• _DESCRIPTION OF THE TASK_:
From the data underneath, reproduce exactly the stretch that begins at the line with "JOY1 pin VRX: A0 -> D3" and ends after the line with "RTC1 pin SDA: B7 -> A6".

[Revision tracking records]
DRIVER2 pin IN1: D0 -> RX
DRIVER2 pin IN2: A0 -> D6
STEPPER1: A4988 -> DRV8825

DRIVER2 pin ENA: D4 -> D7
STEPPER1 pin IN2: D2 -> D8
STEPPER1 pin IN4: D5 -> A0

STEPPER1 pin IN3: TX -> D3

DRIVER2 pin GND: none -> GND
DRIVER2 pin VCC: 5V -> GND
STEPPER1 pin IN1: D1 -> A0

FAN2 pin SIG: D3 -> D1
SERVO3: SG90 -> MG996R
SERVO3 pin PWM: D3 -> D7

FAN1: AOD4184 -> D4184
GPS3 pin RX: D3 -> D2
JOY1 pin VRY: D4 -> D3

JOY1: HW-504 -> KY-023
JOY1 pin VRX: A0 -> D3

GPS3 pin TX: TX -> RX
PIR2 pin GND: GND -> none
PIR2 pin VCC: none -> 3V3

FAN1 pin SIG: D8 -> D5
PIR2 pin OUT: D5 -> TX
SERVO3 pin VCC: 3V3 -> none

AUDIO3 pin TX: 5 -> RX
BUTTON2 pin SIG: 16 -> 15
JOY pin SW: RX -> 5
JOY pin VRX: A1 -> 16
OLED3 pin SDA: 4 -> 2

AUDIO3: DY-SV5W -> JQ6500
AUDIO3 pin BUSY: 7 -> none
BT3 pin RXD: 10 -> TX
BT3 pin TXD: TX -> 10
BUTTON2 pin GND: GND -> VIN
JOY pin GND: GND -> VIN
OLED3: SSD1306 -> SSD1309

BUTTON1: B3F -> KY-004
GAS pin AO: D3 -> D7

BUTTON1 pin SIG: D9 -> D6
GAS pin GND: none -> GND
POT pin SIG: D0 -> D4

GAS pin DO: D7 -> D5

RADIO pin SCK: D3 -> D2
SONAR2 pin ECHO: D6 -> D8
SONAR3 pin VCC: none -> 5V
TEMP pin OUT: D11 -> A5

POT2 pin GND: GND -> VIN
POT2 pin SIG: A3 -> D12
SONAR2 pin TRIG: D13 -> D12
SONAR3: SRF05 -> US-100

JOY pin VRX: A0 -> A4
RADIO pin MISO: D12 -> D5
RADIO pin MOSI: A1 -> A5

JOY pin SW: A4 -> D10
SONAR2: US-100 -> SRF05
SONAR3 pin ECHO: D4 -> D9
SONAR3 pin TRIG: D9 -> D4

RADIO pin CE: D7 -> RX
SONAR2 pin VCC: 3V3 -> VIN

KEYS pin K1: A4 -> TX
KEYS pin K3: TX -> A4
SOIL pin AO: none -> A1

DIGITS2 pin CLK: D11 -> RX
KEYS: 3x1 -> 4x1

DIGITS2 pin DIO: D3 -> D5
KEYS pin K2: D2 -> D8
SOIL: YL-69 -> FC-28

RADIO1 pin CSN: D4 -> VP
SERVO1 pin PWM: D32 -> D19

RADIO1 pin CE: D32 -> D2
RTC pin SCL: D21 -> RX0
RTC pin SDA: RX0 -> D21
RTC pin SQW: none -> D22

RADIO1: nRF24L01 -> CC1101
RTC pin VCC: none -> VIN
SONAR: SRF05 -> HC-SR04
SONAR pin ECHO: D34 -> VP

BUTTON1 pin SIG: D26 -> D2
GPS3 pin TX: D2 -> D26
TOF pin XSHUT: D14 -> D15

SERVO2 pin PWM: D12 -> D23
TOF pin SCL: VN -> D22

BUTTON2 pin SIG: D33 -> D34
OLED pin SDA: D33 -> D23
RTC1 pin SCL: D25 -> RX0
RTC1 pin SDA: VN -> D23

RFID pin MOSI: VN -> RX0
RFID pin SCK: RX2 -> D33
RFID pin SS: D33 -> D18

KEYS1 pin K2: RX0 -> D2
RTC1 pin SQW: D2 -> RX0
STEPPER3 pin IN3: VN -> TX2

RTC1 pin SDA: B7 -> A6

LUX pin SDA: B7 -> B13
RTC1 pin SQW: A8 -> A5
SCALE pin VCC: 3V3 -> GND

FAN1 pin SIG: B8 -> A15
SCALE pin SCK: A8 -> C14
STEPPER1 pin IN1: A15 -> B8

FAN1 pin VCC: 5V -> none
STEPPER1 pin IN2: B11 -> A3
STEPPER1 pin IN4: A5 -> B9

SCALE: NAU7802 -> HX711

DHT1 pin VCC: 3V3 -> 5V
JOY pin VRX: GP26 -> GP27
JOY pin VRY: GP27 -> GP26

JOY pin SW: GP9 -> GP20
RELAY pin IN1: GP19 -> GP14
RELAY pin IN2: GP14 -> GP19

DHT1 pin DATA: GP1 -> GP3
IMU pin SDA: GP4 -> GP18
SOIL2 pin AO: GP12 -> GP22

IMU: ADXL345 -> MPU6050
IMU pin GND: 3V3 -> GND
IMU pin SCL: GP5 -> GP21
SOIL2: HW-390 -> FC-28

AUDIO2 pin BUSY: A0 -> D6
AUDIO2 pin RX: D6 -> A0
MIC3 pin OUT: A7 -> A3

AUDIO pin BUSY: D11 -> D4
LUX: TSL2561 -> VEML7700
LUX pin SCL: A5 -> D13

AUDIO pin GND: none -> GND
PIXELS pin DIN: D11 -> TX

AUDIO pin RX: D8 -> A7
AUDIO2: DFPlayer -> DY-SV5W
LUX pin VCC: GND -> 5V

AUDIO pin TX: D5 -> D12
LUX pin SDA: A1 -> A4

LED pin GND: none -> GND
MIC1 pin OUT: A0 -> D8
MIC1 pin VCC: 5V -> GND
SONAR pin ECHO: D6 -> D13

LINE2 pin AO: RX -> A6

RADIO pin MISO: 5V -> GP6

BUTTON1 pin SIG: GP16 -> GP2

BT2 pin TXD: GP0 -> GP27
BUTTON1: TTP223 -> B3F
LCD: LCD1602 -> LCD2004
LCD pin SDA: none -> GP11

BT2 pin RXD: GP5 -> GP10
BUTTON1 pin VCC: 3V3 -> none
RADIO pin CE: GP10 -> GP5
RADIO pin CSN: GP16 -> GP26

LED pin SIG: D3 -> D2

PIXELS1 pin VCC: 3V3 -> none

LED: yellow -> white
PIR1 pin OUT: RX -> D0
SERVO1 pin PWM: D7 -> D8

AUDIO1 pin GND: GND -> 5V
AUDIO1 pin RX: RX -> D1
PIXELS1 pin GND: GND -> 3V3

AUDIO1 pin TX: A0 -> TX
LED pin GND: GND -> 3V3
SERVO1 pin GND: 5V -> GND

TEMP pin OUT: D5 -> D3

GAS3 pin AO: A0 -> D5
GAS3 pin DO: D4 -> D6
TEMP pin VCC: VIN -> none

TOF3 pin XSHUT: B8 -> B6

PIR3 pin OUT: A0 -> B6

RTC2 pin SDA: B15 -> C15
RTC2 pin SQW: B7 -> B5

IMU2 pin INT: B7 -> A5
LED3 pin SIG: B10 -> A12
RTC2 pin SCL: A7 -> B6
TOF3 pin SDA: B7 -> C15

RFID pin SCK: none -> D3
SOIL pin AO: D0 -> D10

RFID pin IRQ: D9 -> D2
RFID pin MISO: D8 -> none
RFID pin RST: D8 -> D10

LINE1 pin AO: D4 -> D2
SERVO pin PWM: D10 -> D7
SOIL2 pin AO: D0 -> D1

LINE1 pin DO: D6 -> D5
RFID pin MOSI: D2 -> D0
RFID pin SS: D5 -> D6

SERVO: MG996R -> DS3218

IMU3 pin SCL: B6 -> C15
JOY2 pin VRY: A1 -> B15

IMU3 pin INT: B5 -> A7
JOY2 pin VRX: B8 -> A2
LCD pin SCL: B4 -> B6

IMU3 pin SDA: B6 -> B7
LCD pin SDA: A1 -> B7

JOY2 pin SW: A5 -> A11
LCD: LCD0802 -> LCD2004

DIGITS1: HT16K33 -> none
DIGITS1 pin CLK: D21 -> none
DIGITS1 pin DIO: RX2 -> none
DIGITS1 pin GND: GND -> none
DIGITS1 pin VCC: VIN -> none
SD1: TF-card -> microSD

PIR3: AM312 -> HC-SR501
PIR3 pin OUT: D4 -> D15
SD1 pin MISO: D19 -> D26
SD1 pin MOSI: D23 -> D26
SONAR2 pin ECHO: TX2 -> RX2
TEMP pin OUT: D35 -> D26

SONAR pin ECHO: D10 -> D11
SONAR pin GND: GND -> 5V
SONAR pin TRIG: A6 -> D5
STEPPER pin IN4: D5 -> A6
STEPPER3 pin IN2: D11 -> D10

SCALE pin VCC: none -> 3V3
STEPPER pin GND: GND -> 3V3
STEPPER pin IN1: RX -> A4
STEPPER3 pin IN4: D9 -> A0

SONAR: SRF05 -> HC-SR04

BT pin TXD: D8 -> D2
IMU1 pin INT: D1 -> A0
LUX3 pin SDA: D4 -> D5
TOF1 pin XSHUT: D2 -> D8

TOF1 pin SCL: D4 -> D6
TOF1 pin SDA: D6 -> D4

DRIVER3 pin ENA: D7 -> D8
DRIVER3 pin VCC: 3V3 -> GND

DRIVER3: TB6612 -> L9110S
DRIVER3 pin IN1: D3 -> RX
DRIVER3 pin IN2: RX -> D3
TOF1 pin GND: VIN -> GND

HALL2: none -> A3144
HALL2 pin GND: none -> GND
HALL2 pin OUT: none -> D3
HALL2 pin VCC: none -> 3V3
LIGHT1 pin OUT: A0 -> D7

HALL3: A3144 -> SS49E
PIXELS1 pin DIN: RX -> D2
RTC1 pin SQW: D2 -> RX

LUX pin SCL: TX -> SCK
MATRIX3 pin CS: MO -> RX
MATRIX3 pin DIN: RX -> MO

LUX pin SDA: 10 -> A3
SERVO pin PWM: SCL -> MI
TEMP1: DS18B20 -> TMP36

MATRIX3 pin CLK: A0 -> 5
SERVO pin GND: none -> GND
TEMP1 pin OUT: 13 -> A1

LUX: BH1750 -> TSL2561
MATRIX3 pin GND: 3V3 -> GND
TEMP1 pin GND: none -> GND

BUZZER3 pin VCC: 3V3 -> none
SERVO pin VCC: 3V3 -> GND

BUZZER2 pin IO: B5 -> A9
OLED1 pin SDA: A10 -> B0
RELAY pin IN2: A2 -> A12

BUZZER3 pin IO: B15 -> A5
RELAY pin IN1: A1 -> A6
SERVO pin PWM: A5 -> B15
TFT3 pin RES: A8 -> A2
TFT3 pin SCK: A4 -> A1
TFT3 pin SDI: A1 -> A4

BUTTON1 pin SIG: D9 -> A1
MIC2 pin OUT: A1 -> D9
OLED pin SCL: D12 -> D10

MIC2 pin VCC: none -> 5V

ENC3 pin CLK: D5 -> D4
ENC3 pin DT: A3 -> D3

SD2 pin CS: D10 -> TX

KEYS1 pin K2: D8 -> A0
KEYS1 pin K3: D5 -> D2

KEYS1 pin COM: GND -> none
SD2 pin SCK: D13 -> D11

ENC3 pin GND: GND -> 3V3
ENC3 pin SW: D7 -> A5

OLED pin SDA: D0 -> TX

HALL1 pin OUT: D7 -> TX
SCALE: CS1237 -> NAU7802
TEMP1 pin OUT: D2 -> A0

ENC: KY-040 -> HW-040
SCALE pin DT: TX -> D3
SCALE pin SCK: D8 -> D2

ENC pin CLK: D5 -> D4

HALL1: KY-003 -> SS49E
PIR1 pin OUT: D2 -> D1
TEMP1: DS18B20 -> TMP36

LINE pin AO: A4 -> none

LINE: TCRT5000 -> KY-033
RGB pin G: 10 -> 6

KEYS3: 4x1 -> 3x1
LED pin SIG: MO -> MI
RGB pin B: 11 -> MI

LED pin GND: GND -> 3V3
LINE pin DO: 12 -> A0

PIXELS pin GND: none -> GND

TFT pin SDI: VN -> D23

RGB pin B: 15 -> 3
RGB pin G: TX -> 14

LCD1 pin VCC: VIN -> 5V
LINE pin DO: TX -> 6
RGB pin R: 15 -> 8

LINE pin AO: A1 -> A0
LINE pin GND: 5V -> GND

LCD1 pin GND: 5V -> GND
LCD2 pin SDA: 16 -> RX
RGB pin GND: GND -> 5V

• _RESULT OF THE TASK_:
JOY1 pin VRX: A0 -> D3

GPS3 pin TX: TX -> RX
PIR2 pin GND: GND -> none
PIR2 pin VCC: none -> 3V3

FAN1 pin SIG: D8 -> D5
PIR2 pin OUT: D5 -> TX
SERVO3 pin VCC: 3V3 -> none

AUDIO3 pin TX: 5 -> RX
BUTTON2 pin SIG: 16 -> 15
JOY pin SW: RX -> 5
JOY pin VRX: A1 -> 16
OLED3 pin SDA: 4 -> 2

AUDIO3: DY-SV5W -> JQ6500
AUDIO3 pin BUSY: 7 -> none
BT3 pin RXD: 10 -> TX
BT3 pin TXD: TX -> 10
BUTTON2 pin GND: GND -> VIN
JOY pin GND: GND -> VIN
OLED3: SSD1306 -> SSD1309

BUTTON1: B3F -> KY-004
GAS pin AO: D3 -> D7

BUTTON1 pin SIG: D9 -> D6
GAS pin GND: none -> GND
POT pin SIG: D0 -> D4

GAS pin DO: D7 -> D5

RADIO pin SCK: D3 -> D2
SONAR2 pin ECHO: D6 -> D8
SONAR3 pin VCC: none -> 5V
TEMP pin OUT: D11 -> A5

POT2 pin GND: GND -> VIN
POT2 pin SIG: A3 -> D12
SONAR2 pin TRIG: D13 -> D12
SONAR3: SRF05 -> US-100

JOY pin VRX: A0 -> A4
RADIO pin MISO: D12 -> D5
RADIO pin MOSI: A1 -> A5

JOY pin SW: A4 -> D10
SONAR2: US-100 -> SRF05
SONAR3 pin ECHO: D4 -> D9
SONAR3 pin TRIG: D9 -> D4

RADIO pin CE: D7 -> RX
SONAR2 pin VCC: 3V3 -> VIN

KEYS pin K1: A4 -> TX
KEYS pin K3: TX -> A4
SOIL pin AO: none -> A1

DIGITS2 pin CLK: D11 -> RX
KEYS: 3x1 -> 4x1

DIGITS2 pin DIO: D3 -> D5
KEYS pin K2: D2 -> D8
SOIL: YL-69 -> FC-28

RADIO1 pin CSN: D4 -> VP
SERVO1 pin PWM: D32 -> D19

RADIO1 pin CE: D32 -> D2
RTC pin SCL: D21 -> RX0
RTC pin SDA: RX0 -> D21
RTC pin SQW: none -> D22

RADIO1: nRF24L01 -> CC1101
RTC pin VCC: none -> VIN
SONAR: SRF05 -> HC-SR04
SONAR pin ECHO: D34 -> VP

BUTTON1 pin SIG: D26 -> D2
GPS3 pin TX: D2 -> D26
TOF pin XSHUT: D14 -> D15

SERVO2 pin PWM: D12 -> D23
TOF pin SCL: VN -> D22

BUTTON2 pin SIG: D33 -> D34
OLED pin SDA: D33 -> D23
RTC1 pin SCL: D25 -> RX0
RTC1 pin SDA: VN -> D23

RFID pin MOSI: VN -> RX0
RFID pin SCK: RX2 -> D33
RFID pin SS: D33 -> D18

KEYS1 pin K2: RX0 -> D2
RTC1 pin SQW: D2 -> RX0
STEPPER3 pin IN3: VN -> TX2

RTC1 pin SDA: B7 -> A6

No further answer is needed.